Material supplied section start

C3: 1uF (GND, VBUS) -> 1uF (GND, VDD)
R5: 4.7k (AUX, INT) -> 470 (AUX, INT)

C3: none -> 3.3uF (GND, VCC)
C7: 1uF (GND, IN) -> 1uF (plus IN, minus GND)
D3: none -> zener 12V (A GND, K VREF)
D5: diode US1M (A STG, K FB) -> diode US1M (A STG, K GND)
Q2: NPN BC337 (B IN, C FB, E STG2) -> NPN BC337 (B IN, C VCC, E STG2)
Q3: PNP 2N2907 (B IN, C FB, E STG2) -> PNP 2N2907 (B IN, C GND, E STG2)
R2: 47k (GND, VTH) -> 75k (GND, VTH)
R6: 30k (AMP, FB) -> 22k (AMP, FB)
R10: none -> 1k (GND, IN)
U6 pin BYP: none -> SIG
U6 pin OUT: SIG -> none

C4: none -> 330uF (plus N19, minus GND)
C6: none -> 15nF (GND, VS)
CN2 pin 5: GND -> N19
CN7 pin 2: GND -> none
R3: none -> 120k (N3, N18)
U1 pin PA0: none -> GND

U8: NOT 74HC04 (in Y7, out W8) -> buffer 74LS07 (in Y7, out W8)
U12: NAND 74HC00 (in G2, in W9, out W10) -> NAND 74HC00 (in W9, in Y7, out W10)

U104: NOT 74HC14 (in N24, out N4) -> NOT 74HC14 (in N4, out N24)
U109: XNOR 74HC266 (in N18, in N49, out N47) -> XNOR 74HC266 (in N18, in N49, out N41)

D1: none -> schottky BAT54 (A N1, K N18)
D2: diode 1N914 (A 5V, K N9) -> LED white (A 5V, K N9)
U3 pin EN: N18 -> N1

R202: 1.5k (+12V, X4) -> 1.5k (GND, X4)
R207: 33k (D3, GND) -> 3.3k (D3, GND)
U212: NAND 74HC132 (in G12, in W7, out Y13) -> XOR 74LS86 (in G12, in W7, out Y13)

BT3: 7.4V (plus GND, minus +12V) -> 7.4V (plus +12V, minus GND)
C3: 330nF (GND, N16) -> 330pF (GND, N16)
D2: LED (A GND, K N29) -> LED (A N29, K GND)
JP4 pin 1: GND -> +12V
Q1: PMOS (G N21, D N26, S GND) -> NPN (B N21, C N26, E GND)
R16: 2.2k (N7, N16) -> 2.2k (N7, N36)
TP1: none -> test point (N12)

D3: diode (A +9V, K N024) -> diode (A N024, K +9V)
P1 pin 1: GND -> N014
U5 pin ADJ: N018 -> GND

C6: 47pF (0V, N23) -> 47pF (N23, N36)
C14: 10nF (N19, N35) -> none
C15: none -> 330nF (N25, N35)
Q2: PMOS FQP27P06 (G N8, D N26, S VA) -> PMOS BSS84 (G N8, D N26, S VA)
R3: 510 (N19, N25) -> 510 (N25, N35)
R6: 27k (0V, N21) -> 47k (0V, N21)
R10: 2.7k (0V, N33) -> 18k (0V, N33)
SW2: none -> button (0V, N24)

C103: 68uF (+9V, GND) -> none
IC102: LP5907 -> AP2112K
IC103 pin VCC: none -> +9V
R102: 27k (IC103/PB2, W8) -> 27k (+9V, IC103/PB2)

Material supplied section end

Your answer should be the records above, set down exactly.

C3: 1uF (GND, VBUS) -> 1uF (GND, VDD)
R5: 4.7k (AUX, INT) -> 470 (AUX, INT)

C3: none -> 3.3uF (GND, VCC)
C7: 1uF (GND, IN) -> 1uF (plus IN, minus GND)
D3: none -> zener 12V (A GND, K VREF)
D5: diode US1M (A STG, K FB) -> diode US1M (A STG, K GND)
Q2: NPN BC337 (B IN, C FB, E STG2) -> NPN BC337 (B IN, C VCC, E STG2)
Q3: PNP 2N2907 (B IN, C FB, E STG2) -> PNP 2N2907 (B IN, C GND, E STG2)
R2: 47k (GND, VTH) -> 75k (GND, VTH)
R6: 30k (AMP, FB) -> 22k (AMP, FB)
R10: none -> 1k (GND, IN)
U6 pin BYP: none -> SIG
U6 pin OUT: SIG -> none

C4: none -> 330uF (plus N19, minus GND)
C6: none -> 15nF (GND, VS)
CN2 pin 5: GND -> N19
CN7 pin 2: GND -> none
R3: none -> 120k (N3, N18)
U1 pin PA0: none -> GND

U8: NOT 74HC04 (in Y7, out W8) -> buffer 74LS07 (in Y7, out W8)
U12: NAND 74HC00 (in G2, in W9, out W10) -> NAND 74HC00 (in W9, in Y7, out W10)

U104: NOT 74HC14 (in N24, out N4) -> NOT 74HC14 (in N4, out N24)
U109: XNOR 74HC266 (in N18, in N49, out N47) -> XNOR 74HC266 (in N18, in N49, out N41)

D1: none -> schottky BAT54 (A N1, K N18)
D2: diode 1N914 (A 5V, K N9) -> LED white (A 5V, K N9)
U3 pin EN: N18 -> N1

R202: 1.5k (+12V, X4) -> 1.5k (GND, X4)
R207: 33k (D3, GND) -> 3.3k (D3, GND)
U212: NAND 74HC132 (in G12, in W7, out Y13) -> XOR 74LS86 (in G12, in W7, out Y13)

BT3: 7.4V (plus GND, minus +12V) -> 7.4V (plus +12V, minus GND)
C3: 330nF (GND, N16) -> 330pF (GND, N16)
D2: LED (A GND, K N29) -> LED (A N29, K GND)
JP4 pin 1: GND -> +12V
Q1: PMOS (G N21, D N26, S GND) -> NPN (B N21, C N26, E GND)
R16: 2.2k (N7, N16) -> 2.2k (N7, N36)
TP1: none -> test point (N12)

D3: diode (A +9V, K N024) -> diode (A N024, K +9V)
P1 pin 1: GND -> N014
U5 pin ADJ: N018 -> GND

C6: 47pF (0V, N23) -> 47pF (N23, N36)
C14: 10nF (N19, N35) -> none
C15: none -> 330nF (N25, N35)
Q2: PMOS FQP27P06 (G N8, D N26, S VA) -> PMOS BSS84 (G N8, D N26, S VA)
R3: 510 (N19, N25) -> 510 (N25, N35)
R6: 27k (0V, N21) -> 47k (0V, N21)
R10: 2.7k (0V, N33) -> 18k (0V, N33)
SW2: none -> button (0V, N24)

C103: 68uF (+9V, GND) -> none
IC102: LP5907 -> AP2112K
IC103 pin VCC: none -> +9V
R102: 27k (IC103/PB2, W8) -> 27k (+9V, IC103/PB2)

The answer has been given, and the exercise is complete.